_Problem details:_
The listing is to be printed word for word, pictures omitted.
▬▬▬
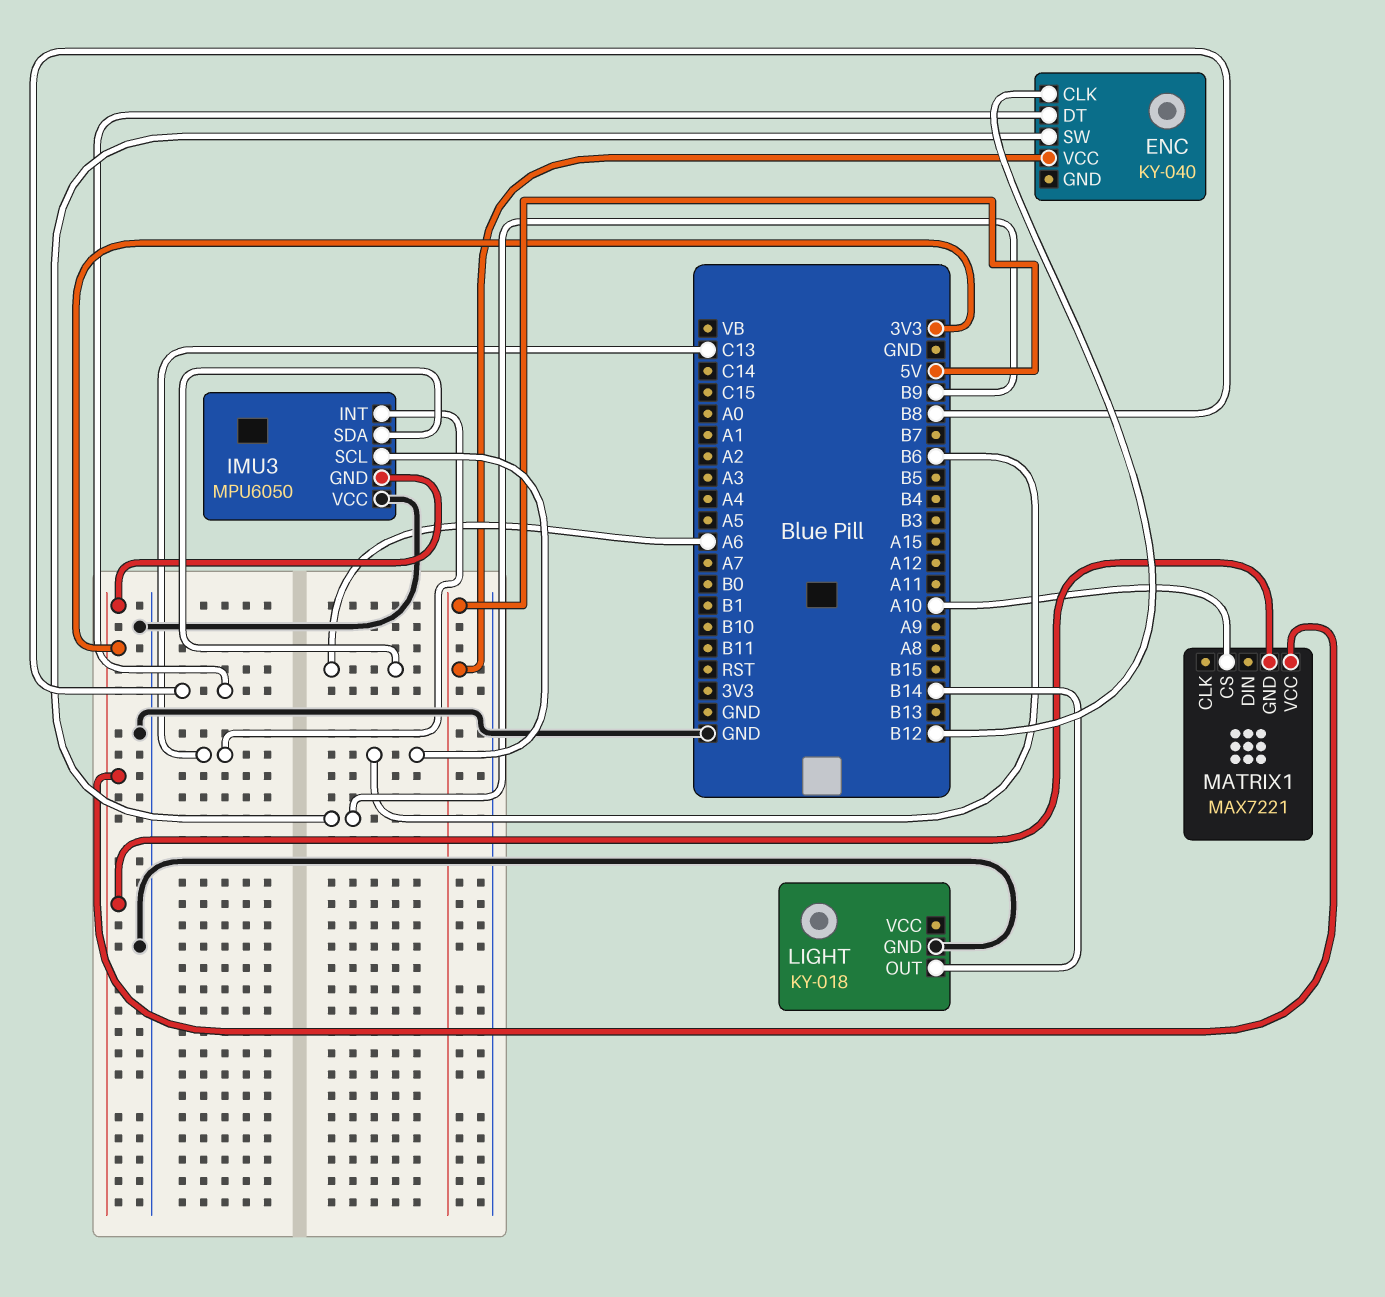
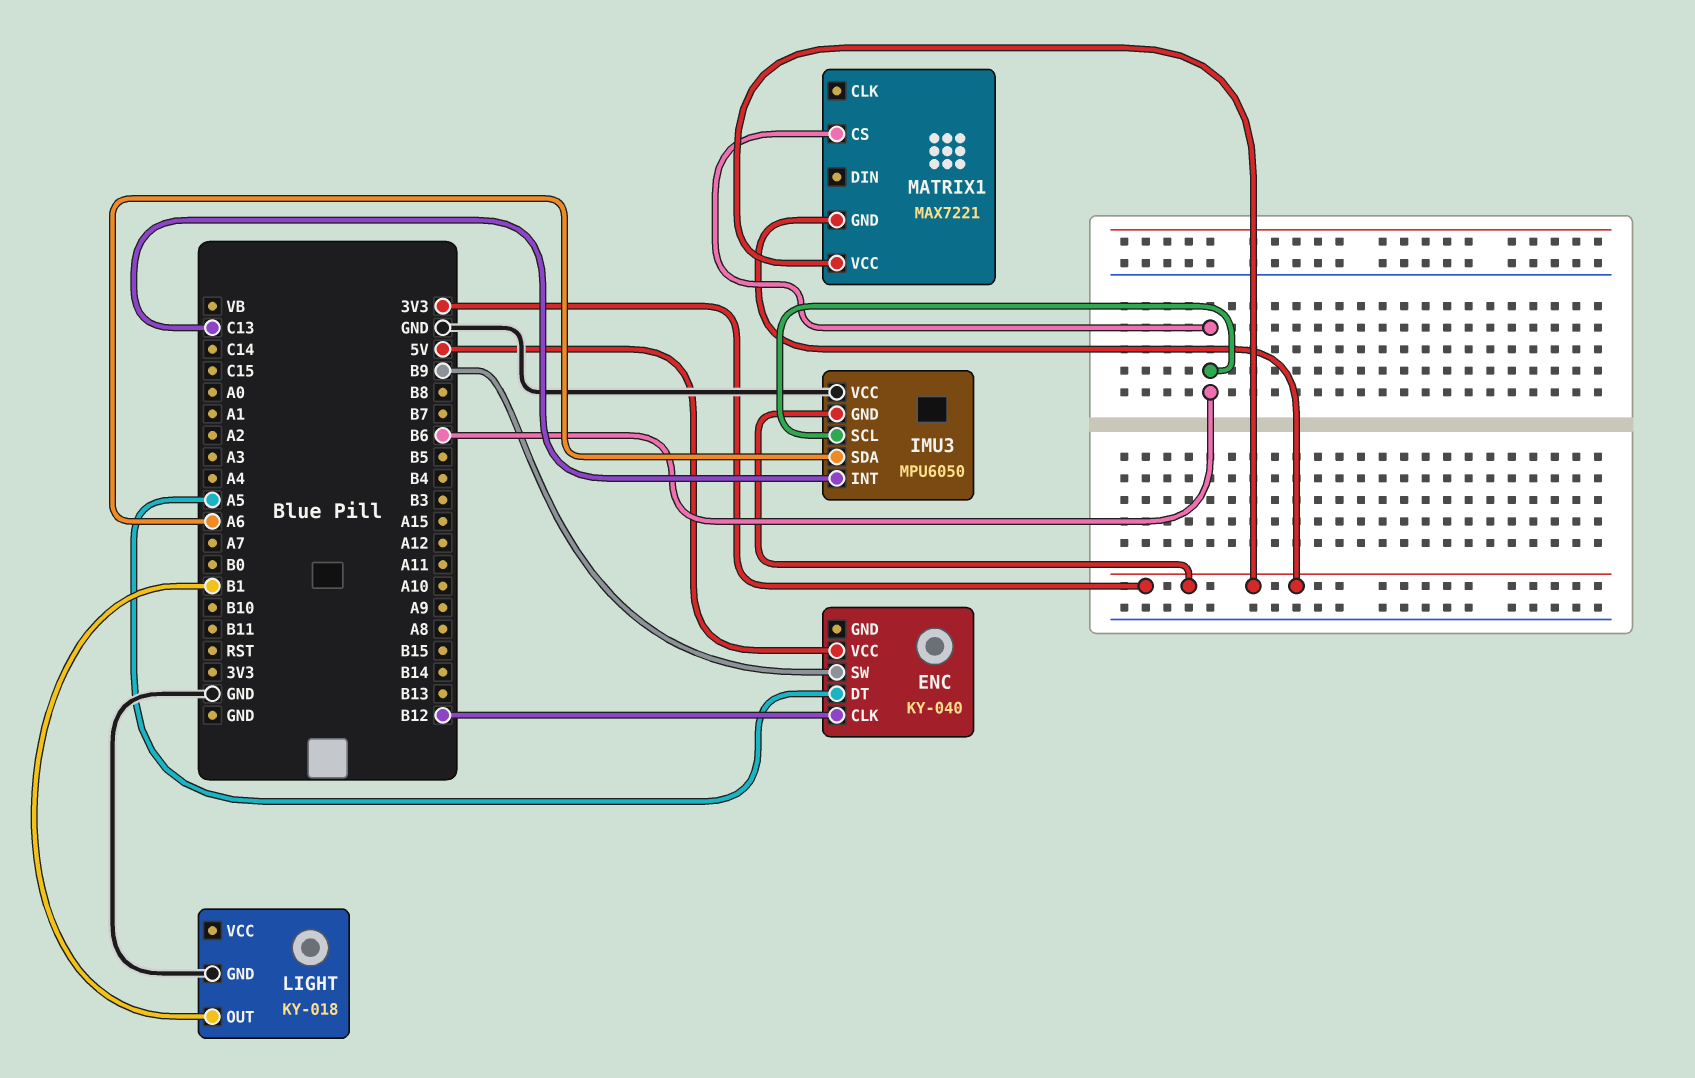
ENC pin DT: B8 -> A5
LIGHT pin OUT: B14 -> B1
MATRIX1 pin CS: A10 -> B6

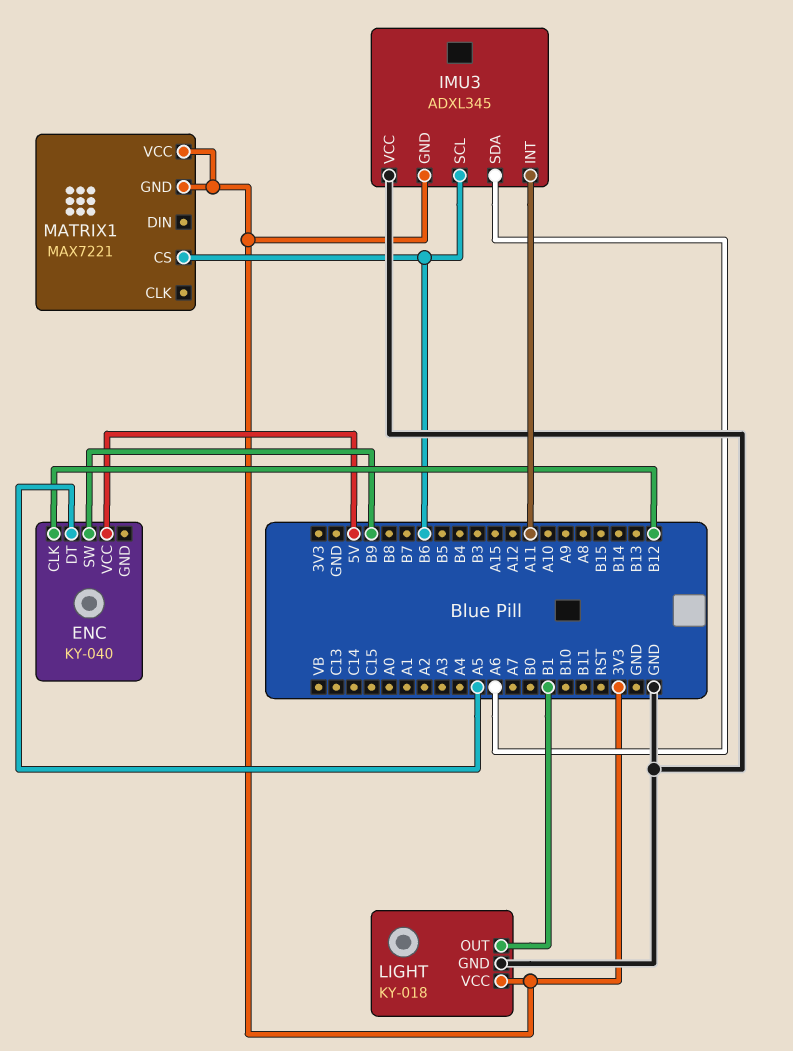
IMU3: MPU6050 -> ADXL345
IMU3 pin INT: C13 -> A11
LIGHT pin VCC: none -> 3V3

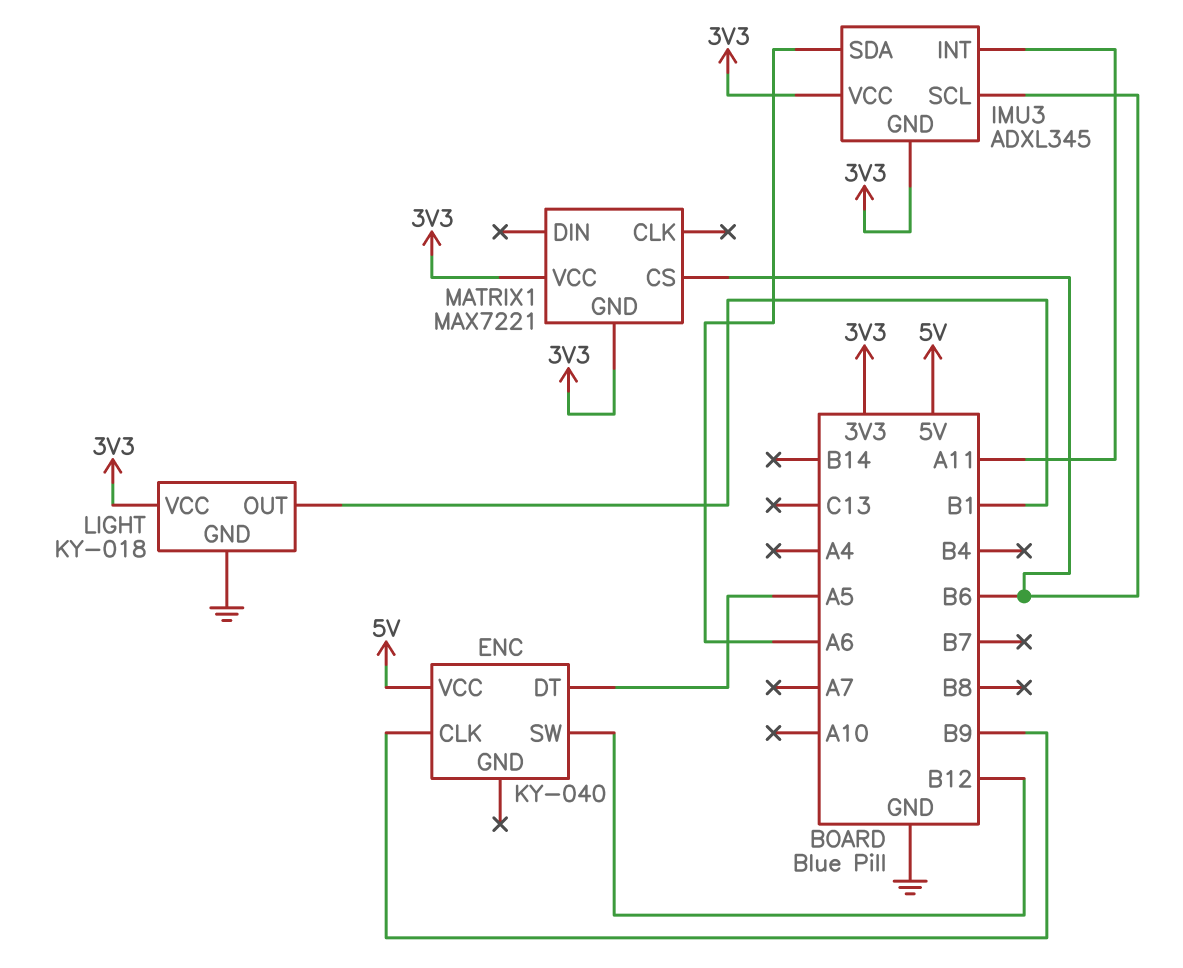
ENC pin CLK: B12 -> B9
ENC pin SW: B9 -> B12
IMU3 pin VCC: GND -> 3V3

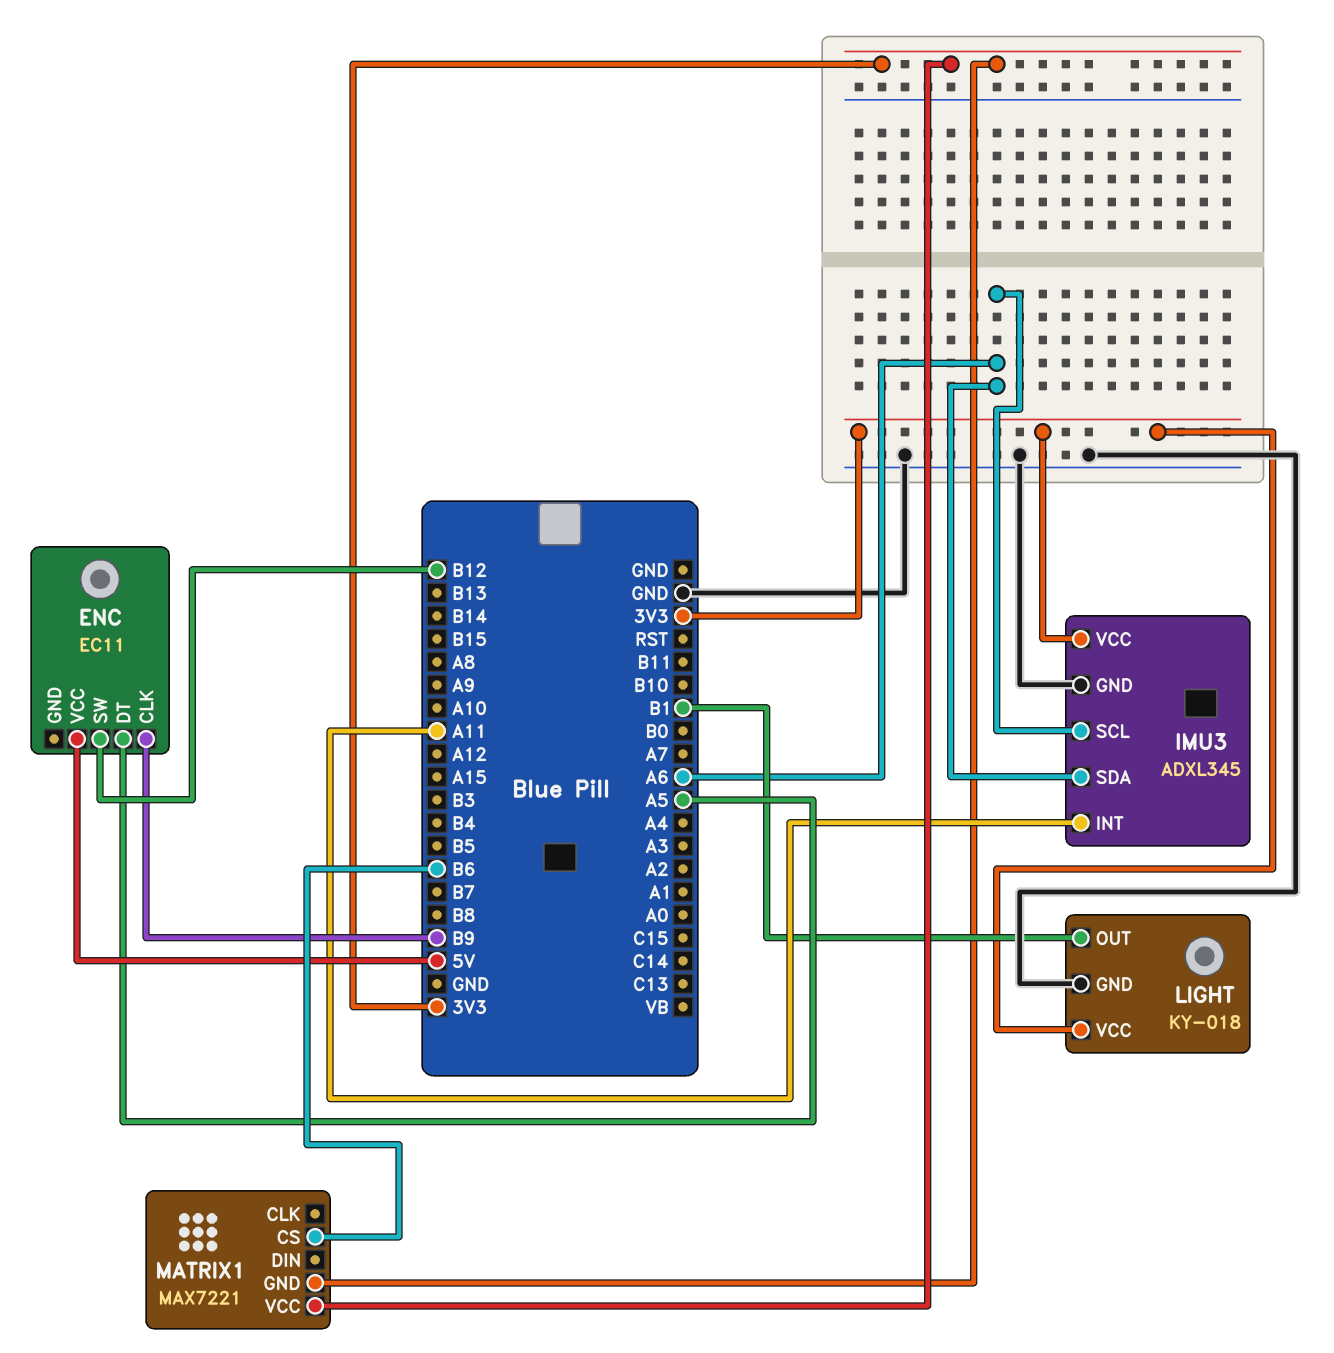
ENC: KY-040 -> EC11
IMU3 pin GND: 3V3 -> GND
IMU3 pin SCL: B6 -> A6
▬▬▬
_Exercise response:_
ENC pin DT: B8 -> A5
LIGHT pin OUT: B14 -> B1
MATRIX1 pin CS: A10 -> B6

IMU3: MPU6050 -> ADXL345
IMU3 pin INT: C13 -> A11
LIGHT pin VCC: none -> 3V3

ENC pin CLK: B12 -> B9
ENC pin SW: B9 -> B12
IMU3 pin VCC: GND -> 3V3

ENC: KY-040 -> EC11
IMU3 pin GND: 3V3 -> GND
IMU3 pin SCL: B6 -> A6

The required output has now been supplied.